Extracted data entries:
-- Opening Marker --
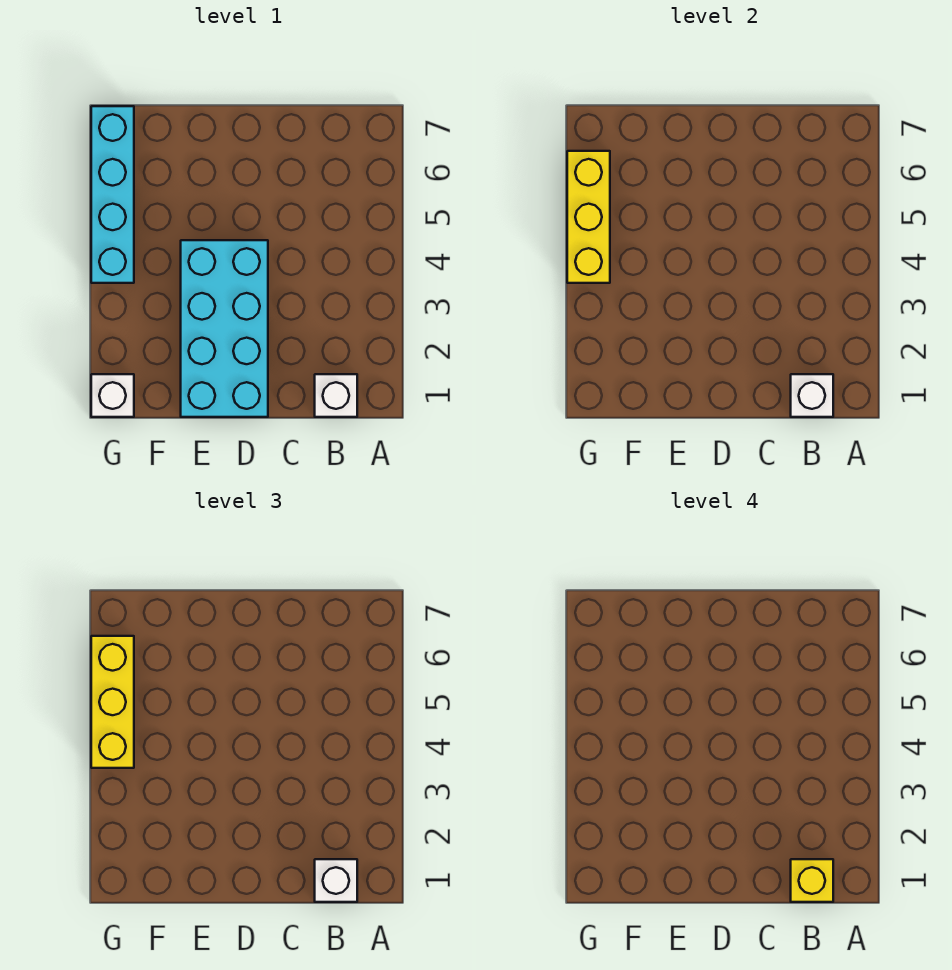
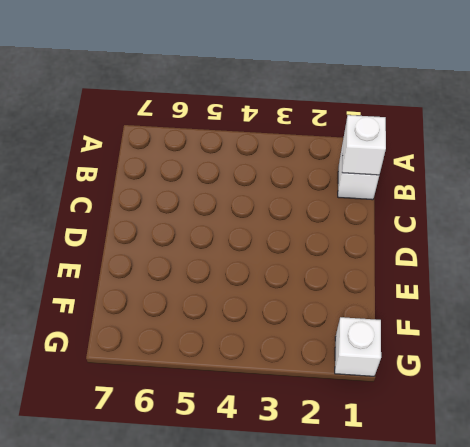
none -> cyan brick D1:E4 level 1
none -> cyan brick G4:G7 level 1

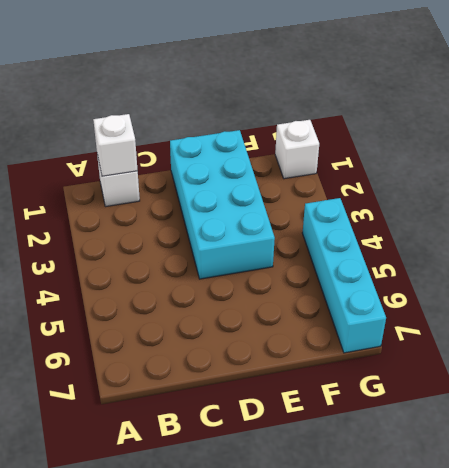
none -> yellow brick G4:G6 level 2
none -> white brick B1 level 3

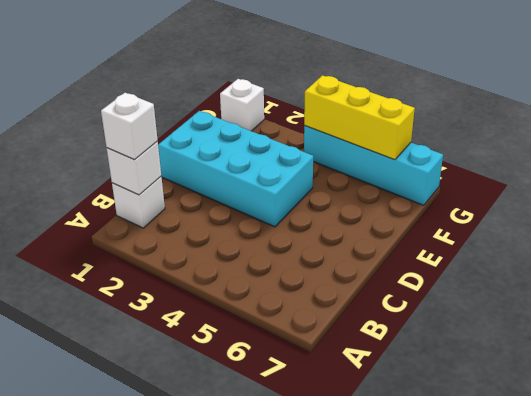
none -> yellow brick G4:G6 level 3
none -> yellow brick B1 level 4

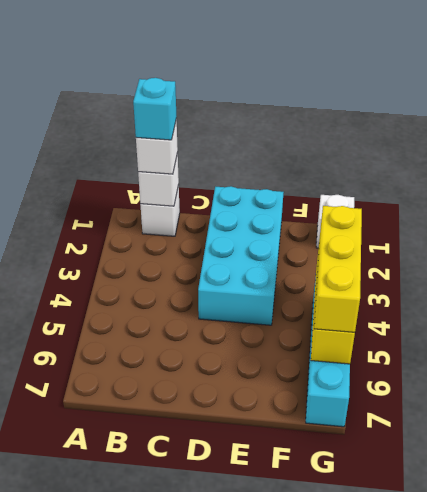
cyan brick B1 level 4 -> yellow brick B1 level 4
-- Closing Marker --
-- Opening Marker --
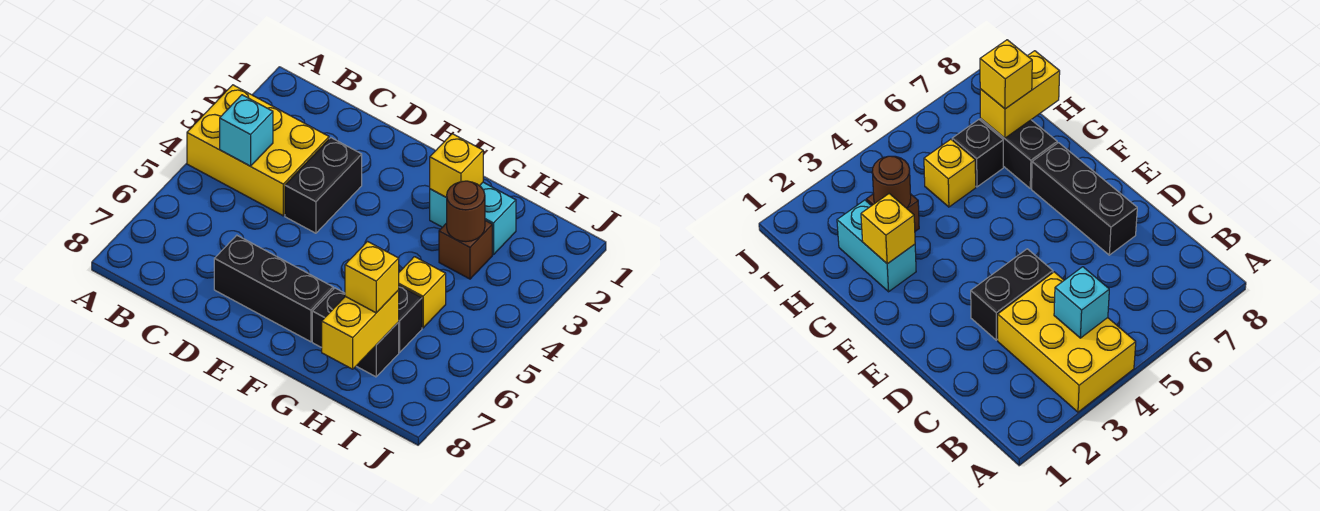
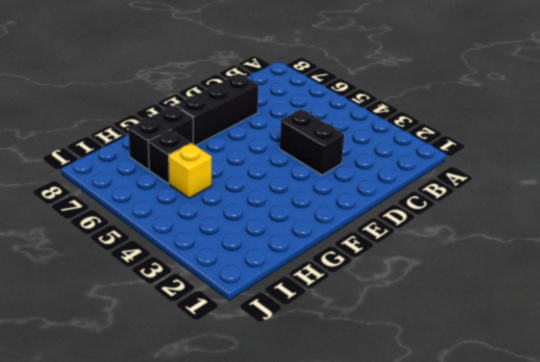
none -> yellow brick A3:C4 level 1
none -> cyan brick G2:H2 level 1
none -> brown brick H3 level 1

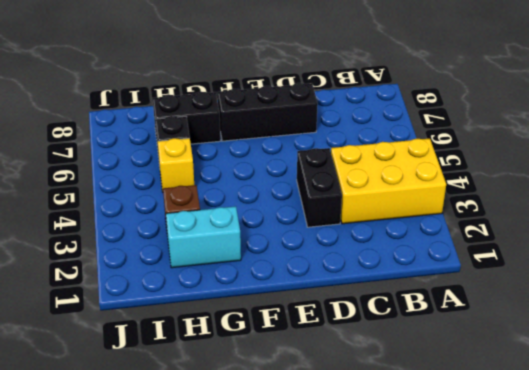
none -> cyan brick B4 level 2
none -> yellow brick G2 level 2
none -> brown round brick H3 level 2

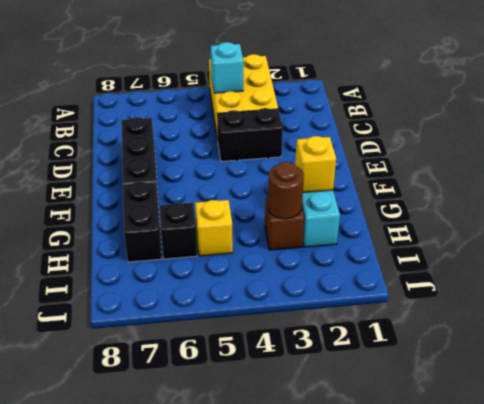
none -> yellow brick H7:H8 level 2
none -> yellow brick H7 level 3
-- Closing Marker --
-- Opening Marker --
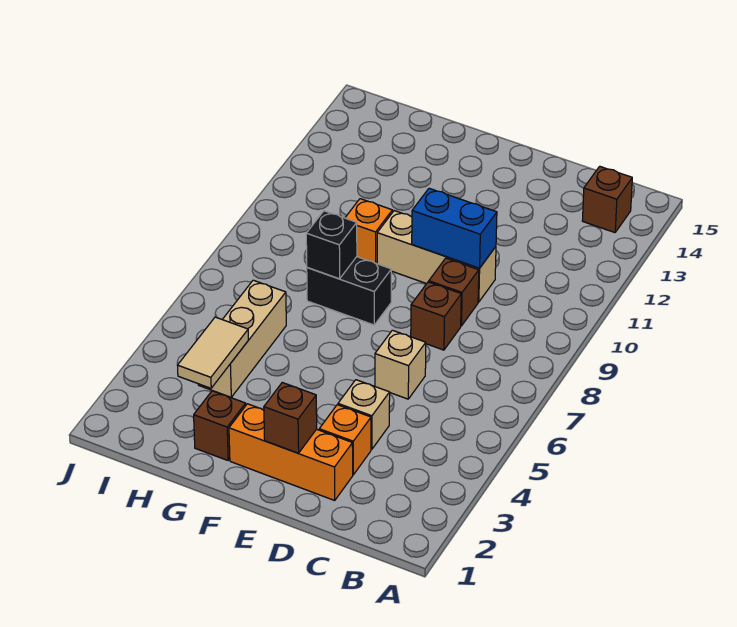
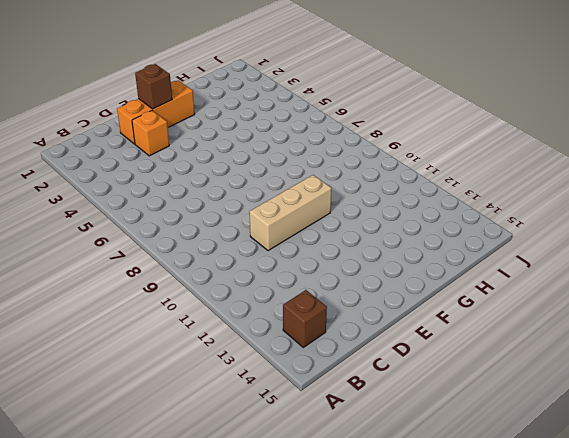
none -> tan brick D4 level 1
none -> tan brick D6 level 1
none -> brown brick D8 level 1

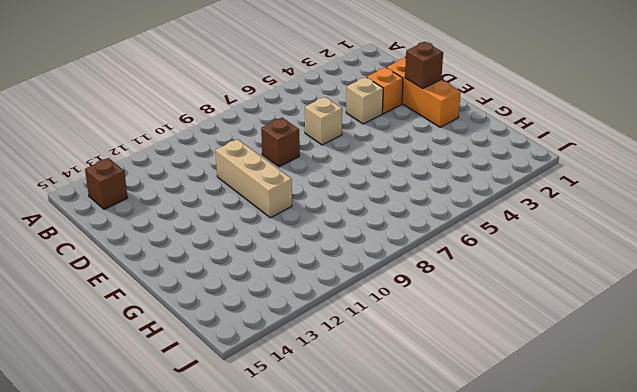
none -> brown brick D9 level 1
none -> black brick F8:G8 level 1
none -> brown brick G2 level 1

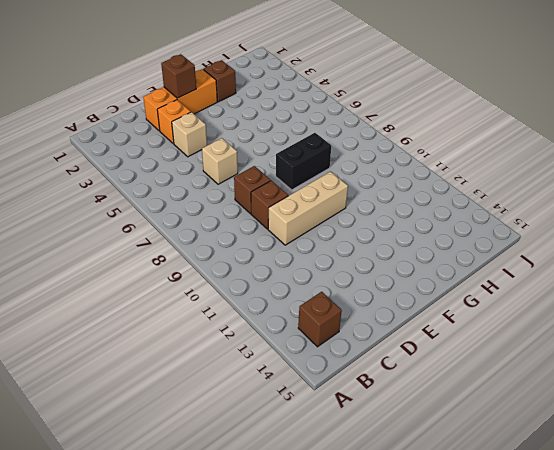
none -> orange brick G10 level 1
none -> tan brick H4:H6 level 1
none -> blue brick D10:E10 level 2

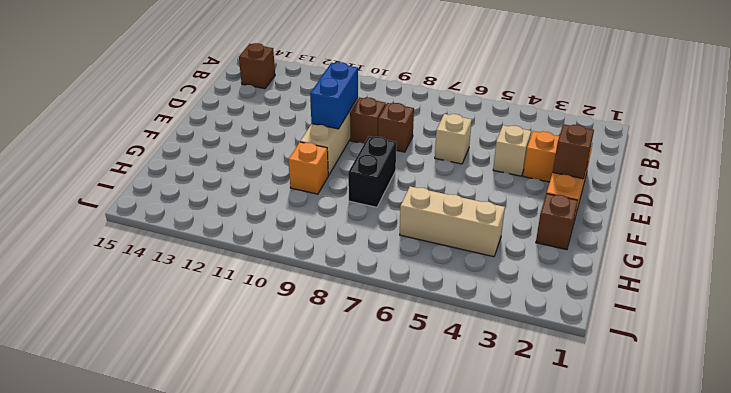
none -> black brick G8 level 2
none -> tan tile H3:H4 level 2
-- Closing Marker --
Assignment -> A verbatim reproduction is expected: starting at the line above that has "none -> tan brick H4:H6 level 1", ending at the line that has "none -> tan tile H3:H4 level 2", both included, and with no pictures and no other lines.

Output for this task ->
none -> tan brick H4:H6 level 1
none -> blue brick D10:E10 level 2

none -> black brick G8 level 2
none -> tan tile H3:H4 level 2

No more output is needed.